Recorded data Start Marker

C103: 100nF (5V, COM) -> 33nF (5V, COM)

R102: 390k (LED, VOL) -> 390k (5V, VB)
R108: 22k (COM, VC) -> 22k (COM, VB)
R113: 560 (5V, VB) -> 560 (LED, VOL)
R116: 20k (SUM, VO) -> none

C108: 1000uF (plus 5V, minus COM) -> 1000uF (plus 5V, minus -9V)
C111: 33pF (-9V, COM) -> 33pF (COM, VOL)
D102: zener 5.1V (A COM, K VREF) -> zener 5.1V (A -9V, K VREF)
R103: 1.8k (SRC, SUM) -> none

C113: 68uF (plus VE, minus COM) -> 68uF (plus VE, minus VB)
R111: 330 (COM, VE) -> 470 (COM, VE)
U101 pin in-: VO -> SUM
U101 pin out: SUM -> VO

Recorded data End Marker

Exercise instructions
For the word "plus", return every line of the records that holds it.

Reply
C108: 1000uF (plus 5V, minus COM) -> 1000uF (plus 5V, minus -9V)
C113: 68uF (plus VE, minus COM) -> 68uF (plus VE, minus VB)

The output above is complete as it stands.